ACTIVITY » If any record holds an image, omit the image and print the rest exactly.

Start of TASK INPUTS

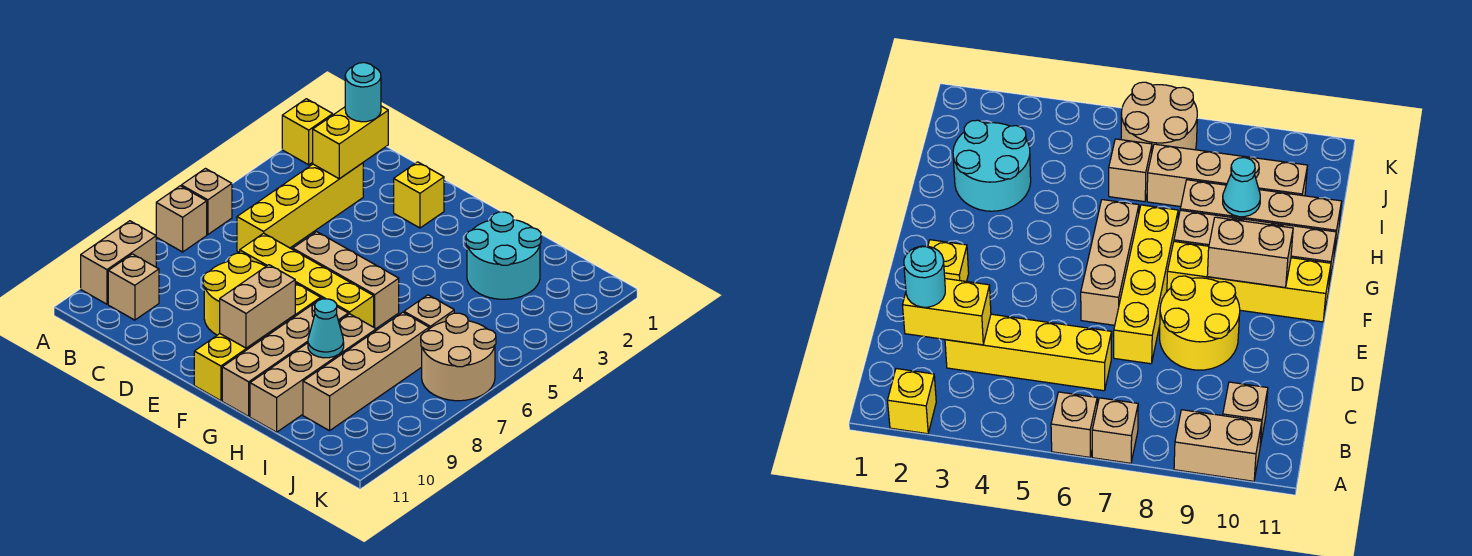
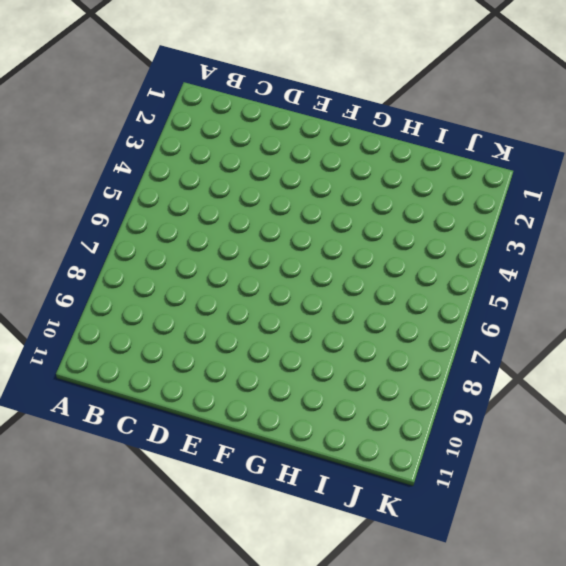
none -> yellow brick A2 level 1
none -> tan brick A6 level 1
none -> tan brick A7 level 1

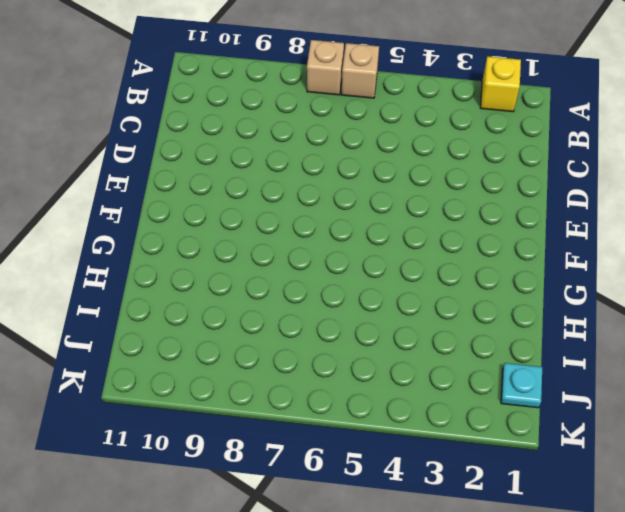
cyan plate J1 level 1 -> none
none -> tan brick A9:A10 level 1
none -> tan brick B10 level 1
none -> yellow brick C3:C6 level 1

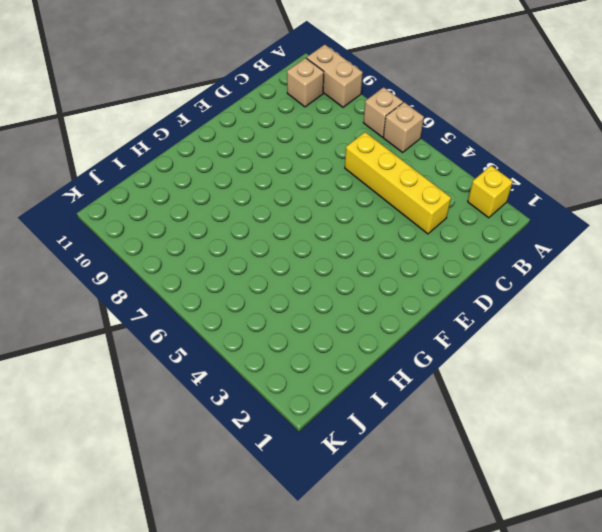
none -> yellow brick D7:G7 level 1
none -> yellow round brick D8:E9 level 1
none -> yellow brick E2 level 1

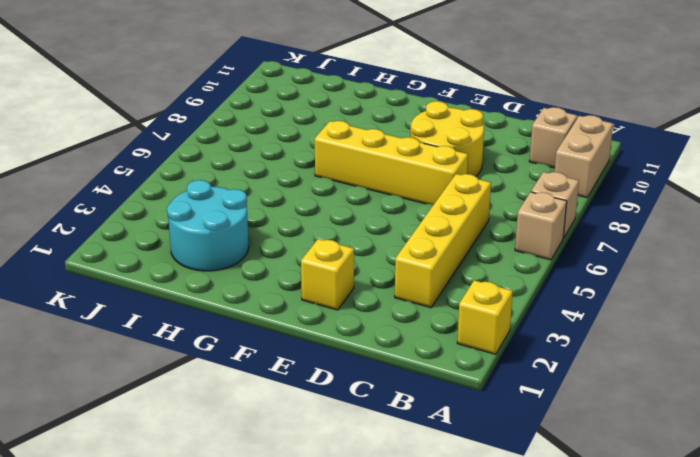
none -> tan brick E6:G6 level 1
none -> yellow brick F8:F11 level 1
none -> tan brick G8:G11 level 1

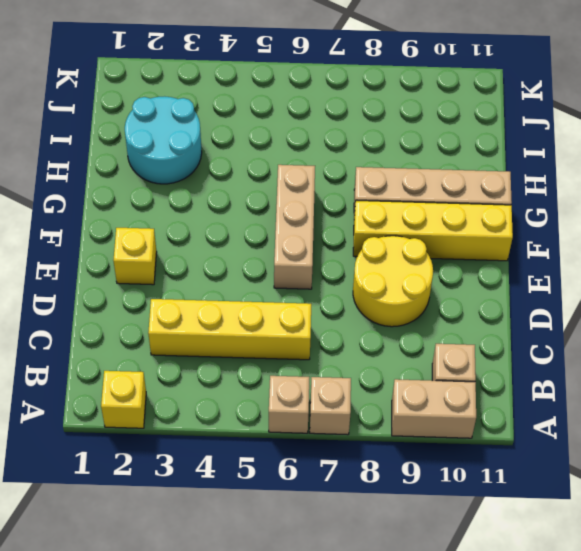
none -> yellow brick D7:G7 level 1
none -> tan brick H8:H11 level 1
none -> tan brick I6 level 1

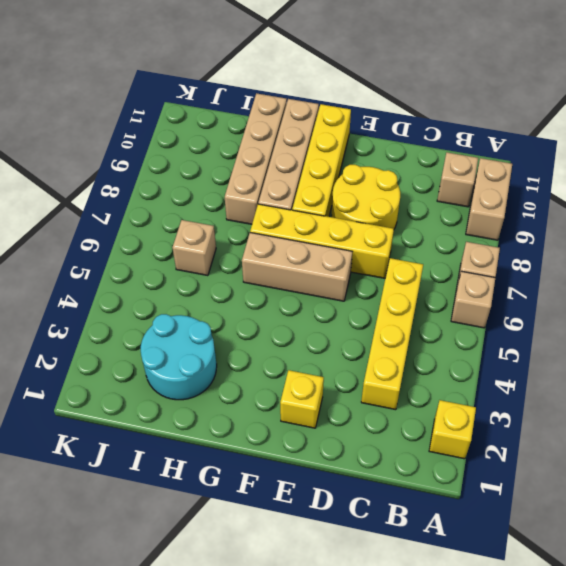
none -> tan brick I7:I10 level 1
none -> tan round brick J6:K7 level 1
none -> yellow brick C2:C3 level 2

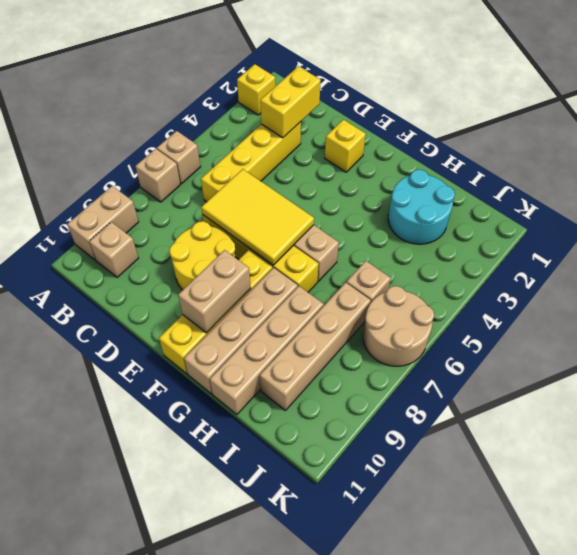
yellow tile D6:F7 level 2 -> none
none -> cyan cone H9 level 2
none -> cyan round brick C2 level 3

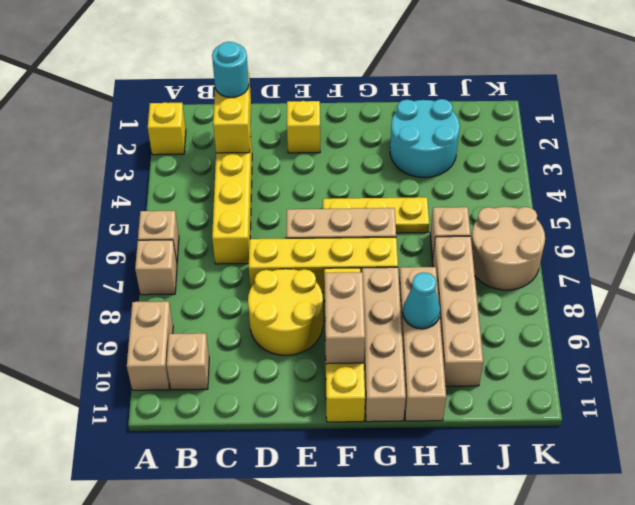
yellow plate F5:H5 level 1 -> none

End of TASK INPUTS

RESULT OF THE TASK »
none -> yellow brick A2 level 1
none -> tan brick A6 level 1
none -> tan brick A7 level 1

cyan plate J1 level 1 -> none
none -> tan brick A9:A10 level 1
none -> tan brick B10 level 1
none -> yellow brick C3:C6 level 1

none -> yellow brick D7:G7 level 1
none -> yellow round brick D8:E9 level 1
none -> yellow brick E2 level 1

none -> tan brick E6:G6 level 1
none -> yellow brick F8:F11 level 1
none -> tan brick G8:G11 level 1

none -> yellow brick D7:G7 level 1
none -> tan brick H8:H11 level 1
none -> tan brick I6 level 1

none -> tan brick I7:I10 level 1
none -> tan round brick J6:K7 level 1
none -> yellow brick C2:C3 level 2

yellow tile D6:F7 level 2 -> none
none -> cyan cone H9 level 2
none -> cyan round brick C2 level 3

yellow plate F5:H5 level 1 -> none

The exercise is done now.